▶ [Exercise details]: Print all entries below exactly, without images.

▶ [Input records]:
:::

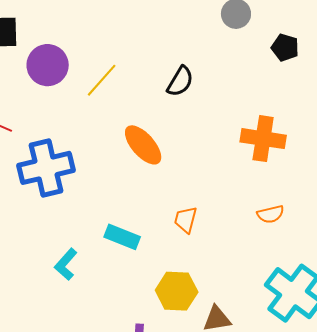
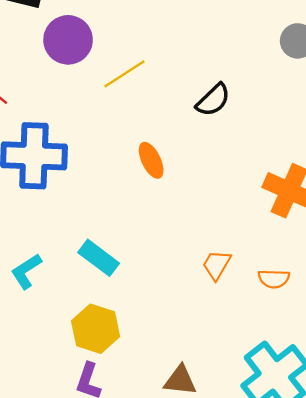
orange ellipse: (143, 145) -> (151, 160), size x0.7
orange trapezoid: (186, 220) -> (217, 265), moved
yellow hexagon: (177, 291) -> (96, 329), moved

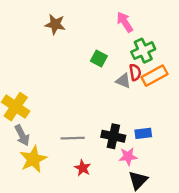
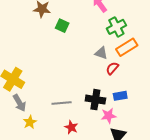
green square: (99, 58) -> (62, 26), moved
red semicircle: (135, 72) -> (112, 68), moved, turned -128
yellow star: (33, 159) -> (30, 122), size x0.6

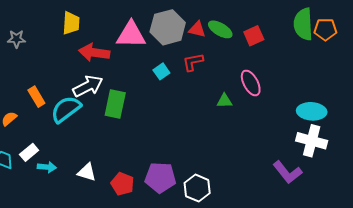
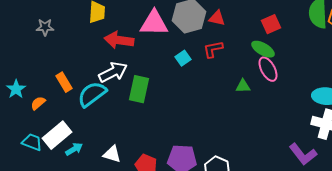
green ellipse: (220, 29) -> (263, 49), moved
white rectangle: (29, 152) -> (57, 135), size x1.6
cyan arrow: (47, 167) -> (74, 149), turned -36

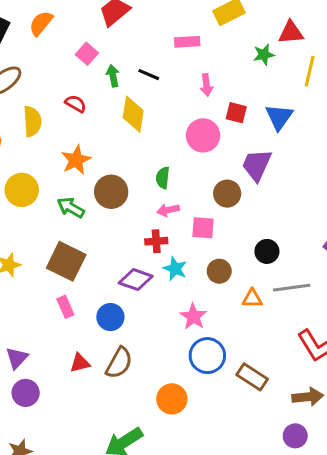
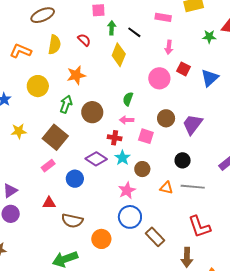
pink square: (87, 54) -> (98, 10), turned 32
purple trapezoid: (257, 165) -> (193, 124), moved
brown circle: (111, 192) -> (92, 112), moved
green arrow: (71, 208) -> (66, 104), turned 66
brown circle: (219, 271) -> (142, 169), moved
pink rectangle: (65, 307) -> (48, 166), turned 64
brown semicircle: (119, 363) -> (72, 221), moved, turned 60
brown arrow: (308, 397) -> (187, 257), turned 84

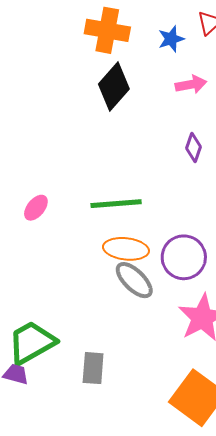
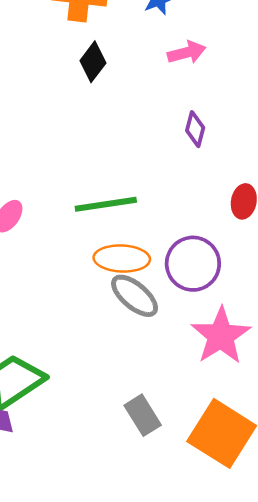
black diamond: (114, 87) -> (93, 62), size x0.7
gray rectangle: (93, 368) -> (143, 415), moved, turned -32

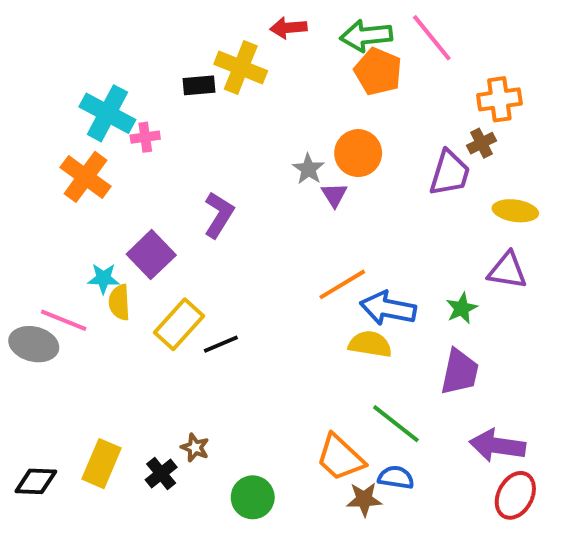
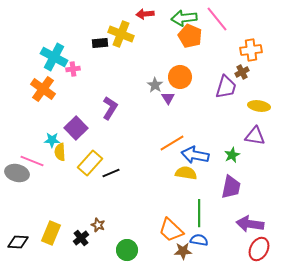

:::

▶ [Output of the task]:
orange ellipse: (143, 145) -> (151, 160), size x0.7
orange trapezoid: (186, 220) -> (217, 265), moved
yellow hexagon: (177, 291) -> (96, 329), moved

green square: (99, 58) -> (62, 26), moved
red semicircle: (135, 72) -> (112, 68), moved, turned -128
yellow star: (33, 159) -> (30, 122), size x0.6

green ellipse: (220, 29) -> (263, 49), moved
white rectangle: (29, 152) -> (57, 135), size x1.6
cyan arrow: (47, 167) -> (74, 149), turned -36

pink square: (87, 54) -> (98, 10), turned 32
purple trapezoid: (257, 165) -> (193, 124), moved
brown circle: (111, 192) -> (92, 112), moved
green arrow: (71, 208) -> (66, 104), turned 66
brown circle: (219, 271) -> (142, 169), moved
pink rectangle: (65, 307) -> (48, 166), turned 64
brown semicircle: (119, 363) -> (72, 221), moved, turned 60
brown arrow: (308, 397) -> (187, 257), turned 84

black diamond: (114, 87) -> (93, 62), size x0.7
gray rectangle: (93, 368) -> (143, 415), moved, turned -32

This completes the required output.